MATERIAL SHOWN:

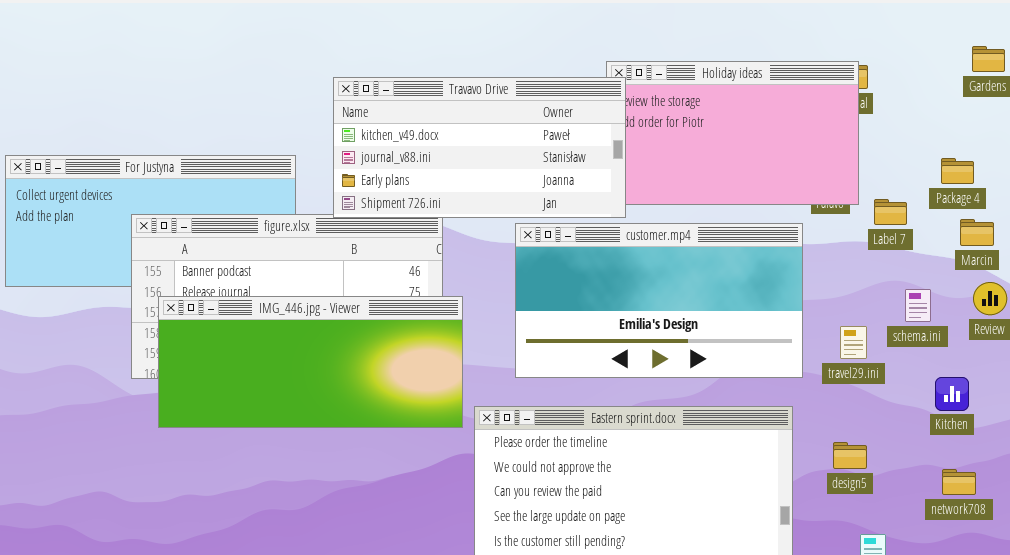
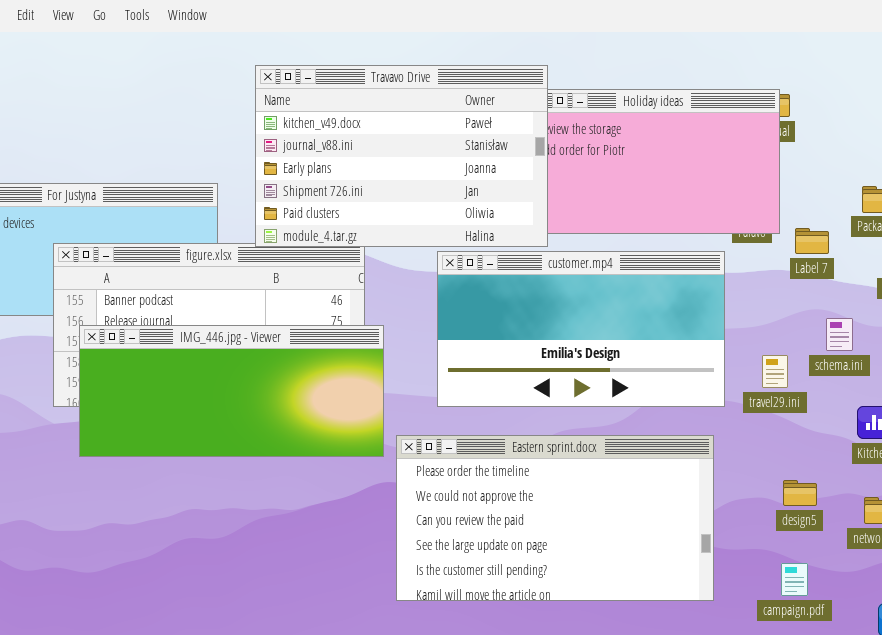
Travavo Drive: [333,77,626,218] -> [255,65,548,247], resized
design5: [833,442,867,469] -> [783,480,817,506], moved

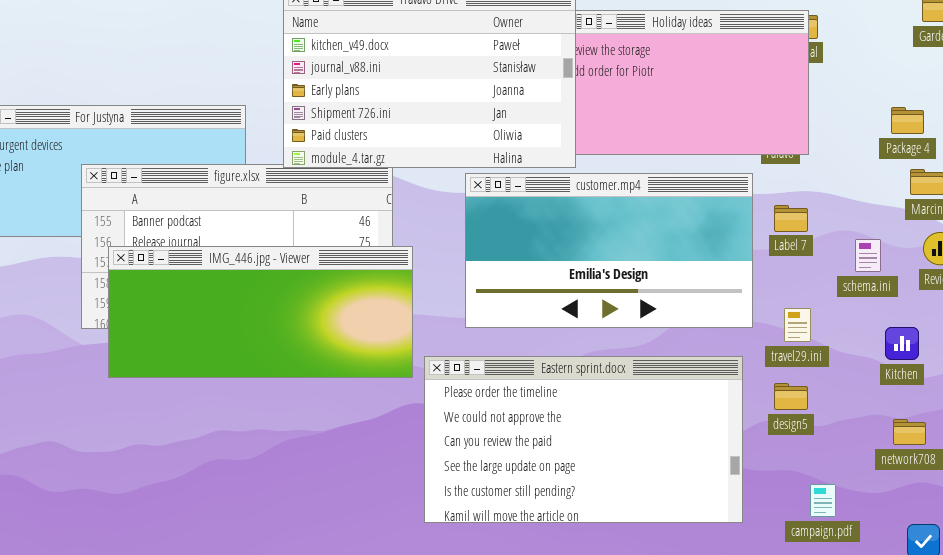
Label 7: [795,228,829,254] -> [774,205,808,232], moved
travel29.ini: [762,355,788,388] -> [784,308,811,342], moved
design5: [783,480,817,506] -> [774,383,808,410], moved

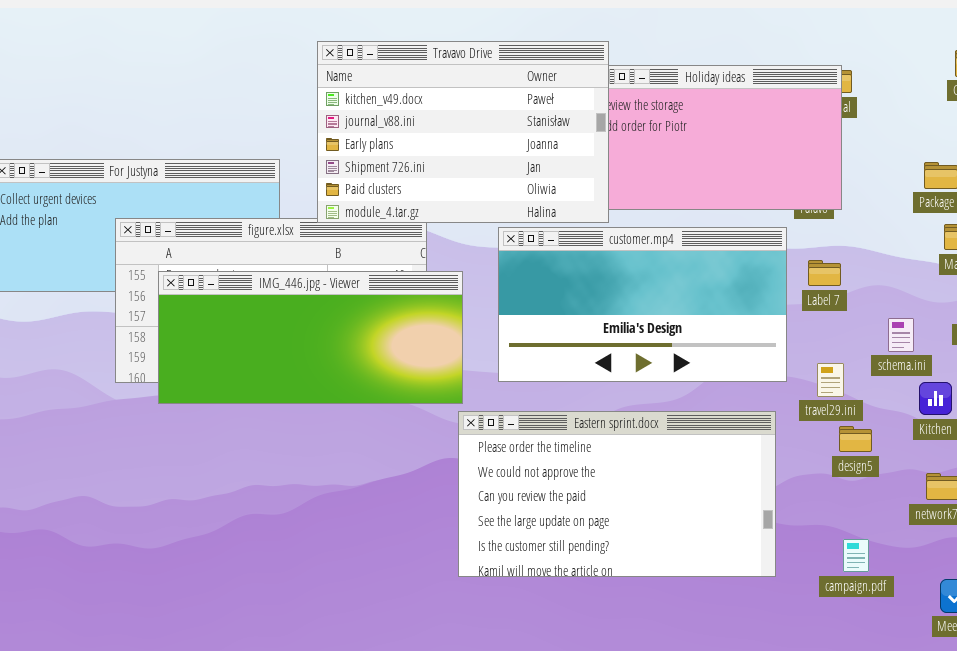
schema.ini: [855,239,881,272] -> [888,318,914,352], moved
IMG_446.jpg - Viewer: [108,246,413,378] -> [158,271,463,404], moved
design5: [774,383,808,410] -> [839,426,872,452], moved

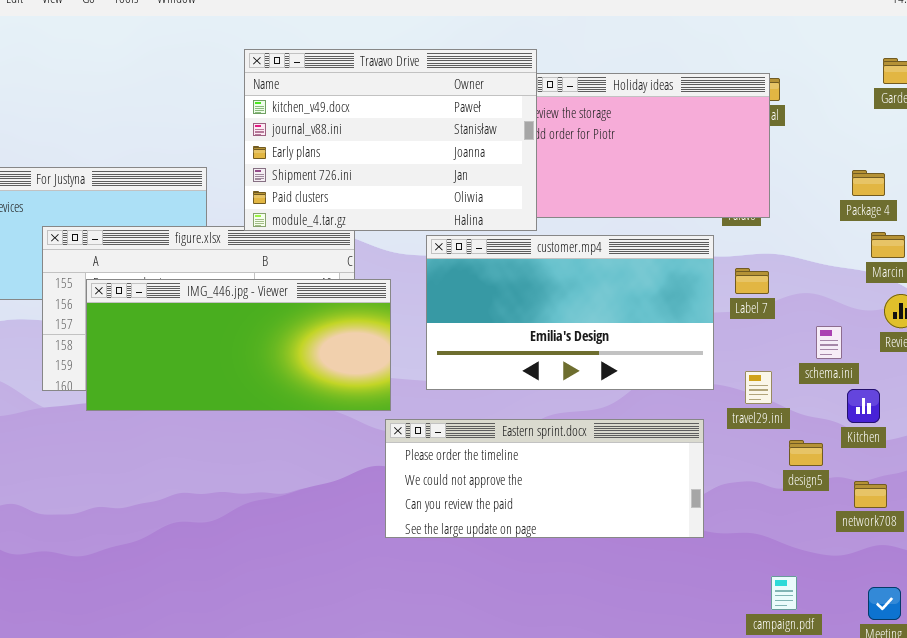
Eastern sprint.docx: [458,411,776,577] -> [385,419,704,538], resized
design5: [839,426,872,452] -> [789,440,823,466], moved
campaign.pdf: [843,539,869,572] -> [771,576,797,610], moved

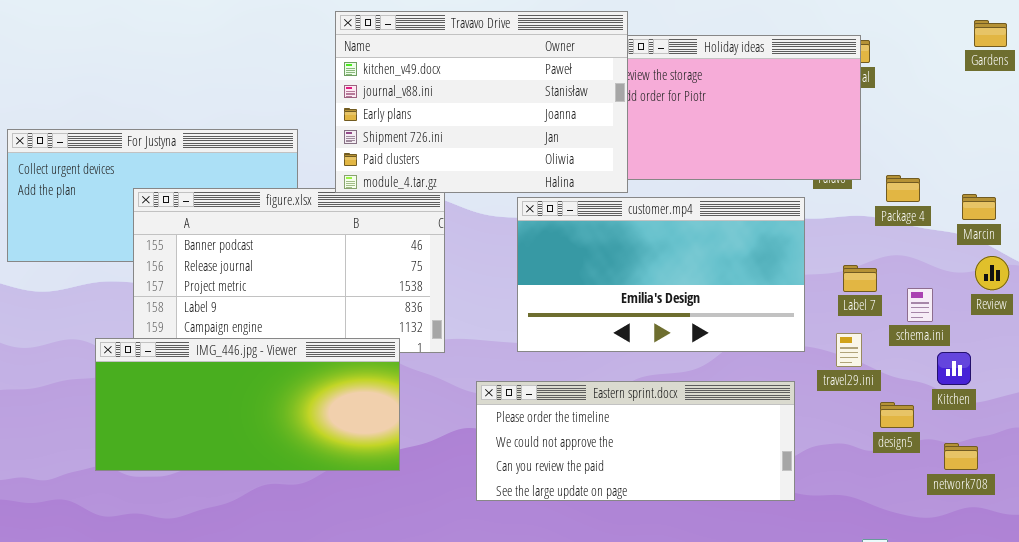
Package 4: [852,170,885,196] -> [886,175,920,202], moved
Label 7: [735,268,769,294] -> [843,265,877,292], moved
IMG_446.jpg - Viewer: [86,279,391,411] -> [95,338,400,471], moved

WHAT TO WORK ON: Copy out each line of the listing that holds the string "Viewer".

TASK RESPONSE:
IMG_446.jpg - Viewer: [108,246,413,378] -> [158,271,463,404], moved
IMG_446.jpg - Viewer: [86,279,391,411] -> [95,338,400,471], moved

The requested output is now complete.